## [Task to carry out]
The first line of the entries below, the line containing "SERVO3 pin PWM: D21 -> VP", and every line between them should be repeated exactly, and nothing else.

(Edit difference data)
########
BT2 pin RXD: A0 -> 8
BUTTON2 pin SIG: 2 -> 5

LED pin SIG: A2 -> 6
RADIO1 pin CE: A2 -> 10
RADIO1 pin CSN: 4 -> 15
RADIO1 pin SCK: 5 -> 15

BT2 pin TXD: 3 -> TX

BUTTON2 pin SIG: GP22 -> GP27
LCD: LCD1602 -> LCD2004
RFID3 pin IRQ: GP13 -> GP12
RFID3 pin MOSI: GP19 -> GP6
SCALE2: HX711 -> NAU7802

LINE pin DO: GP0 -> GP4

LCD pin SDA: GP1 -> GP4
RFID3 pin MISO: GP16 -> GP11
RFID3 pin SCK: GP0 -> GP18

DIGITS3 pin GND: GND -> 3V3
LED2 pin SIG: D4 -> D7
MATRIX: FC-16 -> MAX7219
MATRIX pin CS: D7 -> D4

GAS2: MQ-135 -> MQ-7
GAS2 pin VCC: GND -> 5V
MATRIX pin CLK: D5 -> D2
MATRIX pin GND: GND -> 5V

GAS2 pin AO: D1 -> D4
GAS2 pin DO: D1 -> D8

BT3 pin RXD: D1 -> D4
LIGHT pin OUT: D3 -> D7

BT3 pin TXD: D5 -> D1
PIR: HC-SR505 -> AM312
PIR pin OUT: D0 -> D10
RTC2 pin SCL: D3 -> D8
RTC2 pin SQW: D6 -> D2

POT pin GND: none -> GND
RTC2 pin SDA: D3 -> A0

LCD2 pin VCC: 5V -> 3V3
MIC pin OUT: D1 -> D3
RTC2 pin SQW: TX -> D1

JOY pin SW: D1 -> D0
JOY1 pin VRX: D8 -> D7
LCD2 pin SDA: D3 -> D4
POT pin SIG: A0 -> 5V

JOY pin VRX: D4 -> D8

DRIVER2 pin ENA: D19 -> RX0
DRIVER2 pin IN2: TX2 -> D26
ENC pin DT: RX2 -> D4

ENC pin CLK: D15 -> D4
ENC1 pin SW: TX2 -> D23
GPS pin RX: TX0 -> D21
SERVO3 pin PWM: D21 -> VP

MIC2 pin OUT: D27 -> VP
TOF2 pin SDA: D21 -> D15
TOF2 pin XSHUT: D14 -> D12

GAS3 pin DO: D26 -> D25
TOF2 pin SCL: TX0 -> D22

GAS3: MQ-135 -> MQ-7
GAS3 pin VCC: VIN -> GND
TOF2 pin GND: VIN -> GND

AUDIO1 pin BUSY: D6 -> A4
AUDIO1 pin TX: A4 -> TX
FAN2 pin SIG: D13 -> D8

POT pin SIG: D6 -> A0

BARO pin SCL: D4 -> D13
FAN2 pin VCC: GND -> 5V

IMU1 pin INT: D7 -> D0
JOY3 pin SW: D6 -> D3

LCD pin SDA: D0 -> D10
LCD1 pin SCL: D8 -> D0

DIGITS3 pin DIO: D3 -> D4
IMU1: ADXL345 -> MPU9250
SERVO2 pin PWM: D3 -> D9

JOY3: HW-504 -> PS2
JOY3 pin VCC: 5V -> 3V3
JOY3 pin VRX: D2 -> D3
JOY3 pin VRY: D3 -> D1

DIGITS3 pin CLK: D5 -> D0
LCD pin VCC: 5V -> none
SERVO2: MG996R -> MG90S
########
## [Answer section]
BT2 pin RXD: A0 -> 8
BUTTON2 pin SIG: 2 -> 5

LED pin SIG: A2 -> 6
RADIO1 pin CE: A2 -> 10
RADIO1 pin CSN: 4 -> 15
RADIO1 pin SCK: 5 -> 15

BT2 pin TXD: 3 -> TX

BUTTON2 pin SIG: GP22 -> GP27
LCD: LCD1602 -> LCD2004
RFID3 pin IRQ: GP13 -> GP12
RFID3 pin MOSI: GP19 -> GP6
SCALE2: HX711 -> NAU7802

LINE pin DO: GP0 -> GP4

LCD pin SDA: GP1 -> GP4
RFID3 pin MISO: GP16 -> GP11
RFID3 pin SCK: GP0 -> GP18

DIGITS3 pin GND: GND -> 3V3
LED2 pin SIG: D4 -> D7
MATRIX: FC-16 -> MAX7219
MATRIX pin CS: D7 -> D4

GAS2: MQ-135 -> MQ-7
GAS2 pin VCC: GND -> 5V
MATRIX pin CLK: D5 -> D2
MATRIX pin GND: GND -> 5V

GAS2 pin AO: D1 -> D4
GAS2 pin DO: D1 -> D8

BT3 pin RXD: D1 -> D4
LIGHT pin OUT: D3 -> D7

BT3 pin TXD: D5 -> D1
PIR: HC-SR505 -> AM312
PIR pin OUT: D0 -> D10
RTC2 pin SCL: D3 -> D8
RTC2 pin SQW: D6 -> D2

POT pin GND: none -> GND
RTC2 pin SDA: D3 -> A0

LCD2 pin VCC: 5V -> 3V3
MIC pin OUT: D1 -> D3
RTC2 pin SQW: TX -> D1

JOY pin SW: D1 -> D0
JOY1 pin VRX: D8 -> D7
LCD2 pin SDA: D3 -> D4
POT pin SIG: A0 -> 5V

JOY pin VRX: D4 -> D8

DRIVER2 pin ENA: D19 -> RX0
DRIVER2 pin IN2: TX2 -> D26
ENC pin DT: RX2 -> D4

ENC pin CLK: D15 -> D4
ENC1 pin SW: TX2 -> D23
GPS pin RX: TX0 -> D21
SERVO3 pin PWM: D21 -> VP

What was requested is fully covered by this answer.